>>>>

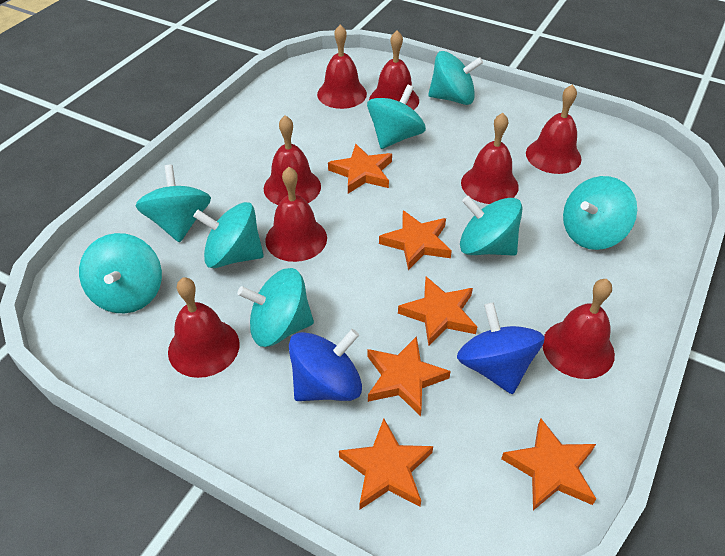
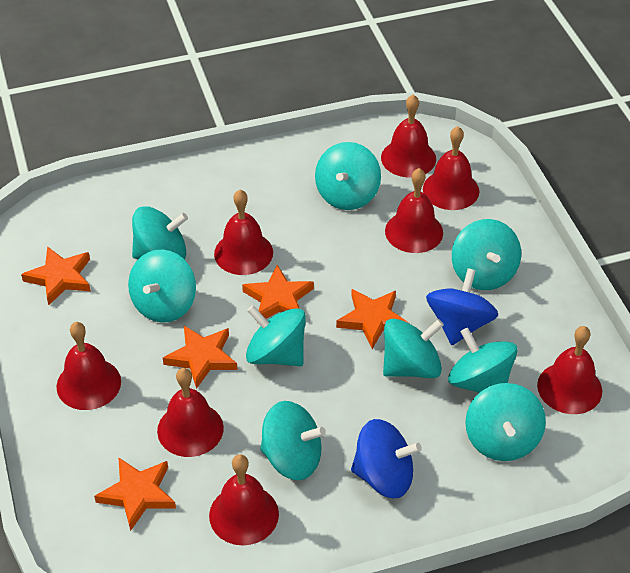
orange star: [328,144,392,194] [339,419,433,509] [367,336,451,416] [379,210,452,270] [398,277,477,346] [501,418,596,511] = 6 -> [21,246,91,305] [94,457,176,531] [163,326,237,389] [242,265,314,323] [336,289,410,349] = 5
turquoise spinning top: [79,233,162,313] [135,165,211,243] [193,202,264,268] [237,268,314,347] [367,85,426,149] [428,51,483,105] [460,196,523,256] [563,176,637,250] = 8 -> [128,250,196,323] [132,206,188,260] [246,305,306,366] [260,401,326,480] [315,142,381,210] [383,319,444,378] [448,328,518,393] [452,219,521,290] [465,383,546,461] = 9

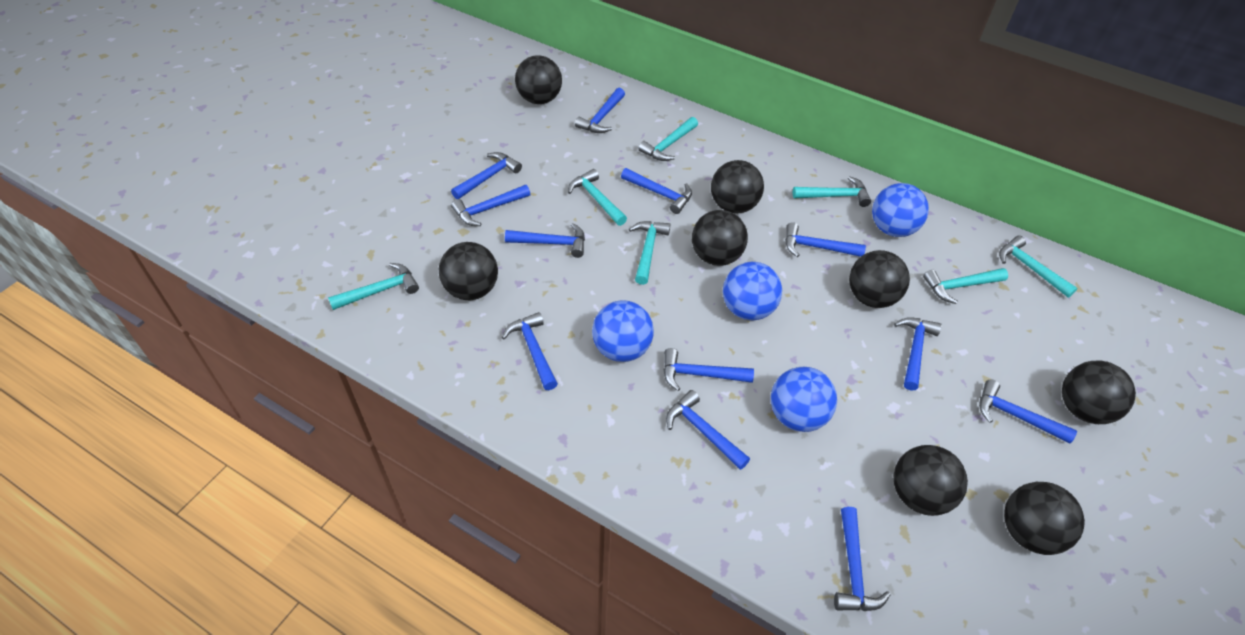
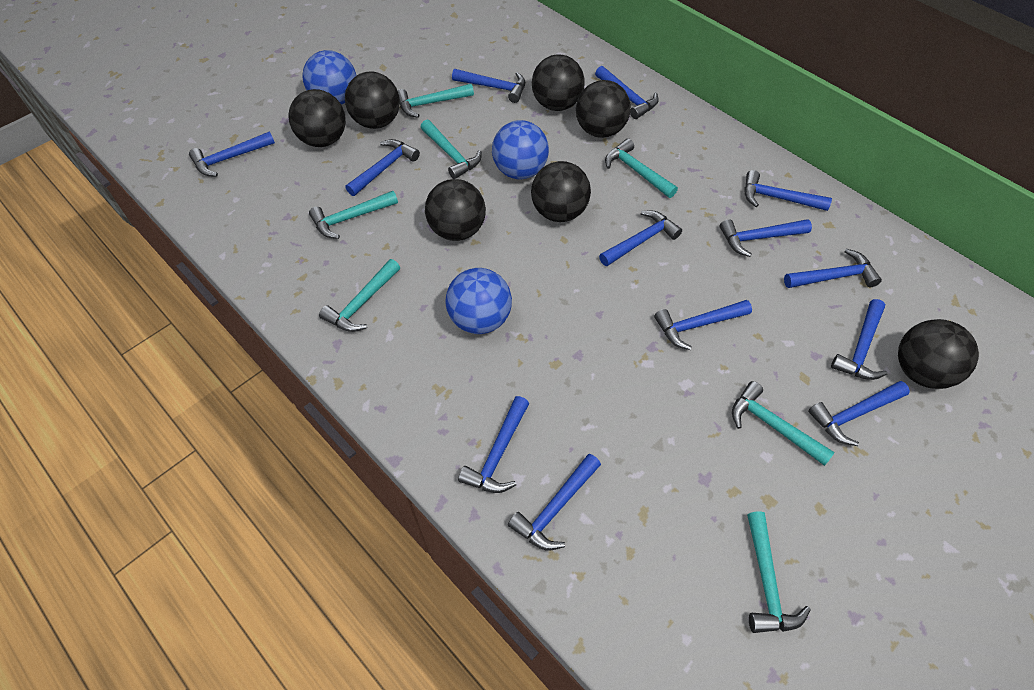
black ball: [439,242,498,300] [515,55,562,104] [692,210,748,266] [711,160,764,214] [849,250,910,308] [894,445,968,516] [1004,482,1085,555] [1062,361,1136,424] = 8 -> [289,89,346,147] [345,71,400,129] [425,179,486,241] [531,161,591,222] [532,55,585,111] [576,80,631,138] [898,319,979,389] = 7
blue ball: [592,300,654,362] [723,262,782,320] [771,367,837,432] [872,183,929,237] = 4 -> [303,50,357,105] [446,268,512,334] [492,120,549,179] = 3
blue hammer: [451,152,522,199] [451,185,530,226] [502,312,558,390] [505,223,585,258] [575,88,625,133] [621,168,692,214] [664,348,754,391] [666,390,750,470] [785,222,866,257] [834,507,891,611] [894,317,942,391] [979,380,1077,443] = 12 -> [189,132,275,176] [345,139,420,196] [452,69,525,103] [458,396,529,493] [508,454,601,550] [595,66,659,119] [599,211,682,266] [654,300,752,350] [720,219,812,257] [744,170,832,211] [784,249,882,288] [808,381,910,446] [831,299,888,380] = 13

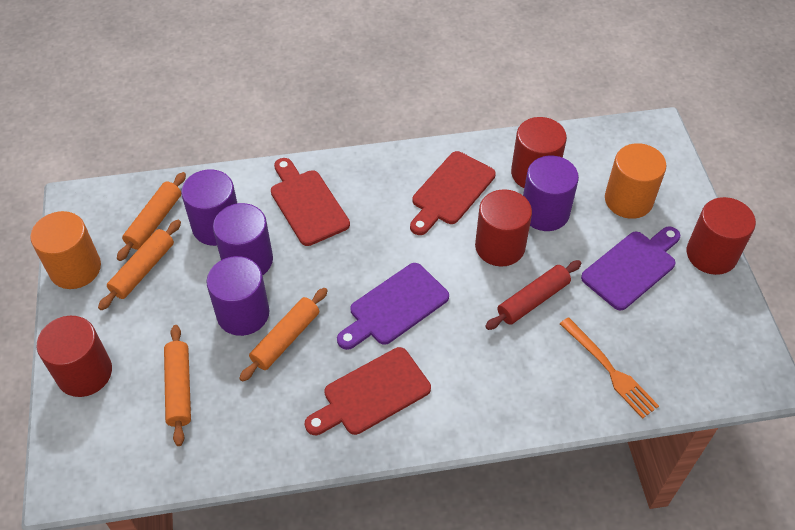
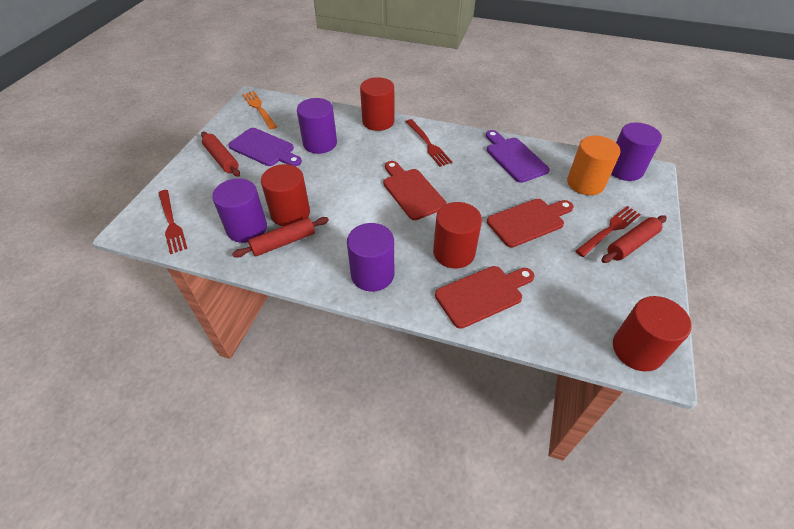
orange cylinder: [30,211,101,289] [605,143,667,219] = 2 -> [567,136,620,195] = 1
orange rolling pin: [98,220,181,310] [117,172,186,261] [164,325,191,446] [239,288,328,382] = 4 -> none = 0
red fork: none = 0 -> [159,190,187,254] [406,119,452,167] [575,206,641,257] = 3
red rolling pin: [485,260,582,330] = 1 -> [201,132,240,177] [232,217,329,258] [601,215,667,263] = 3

<<<<

- _WHAT THE TASK ASKS_: Reply with exactly the lines from the one containing "orange rolling pin: [98,220,181,310]" to the last line of the material, inclusive, and with nothing more.

- _REPLY_:
orange rolling pin: [98,220,181,310] [117,172,186,261] [164,325,191,446] [239,288,328,382] = 4 -> none = 0
red fork: none = 0 -> [159,190,187,254] [406,119,452,167] [575,206,641,257] = 3
red rolling pin: [485,260,582,330] = 1 -> [201,132,240,177] [232,217,329,258] [601,215,667,263] = 3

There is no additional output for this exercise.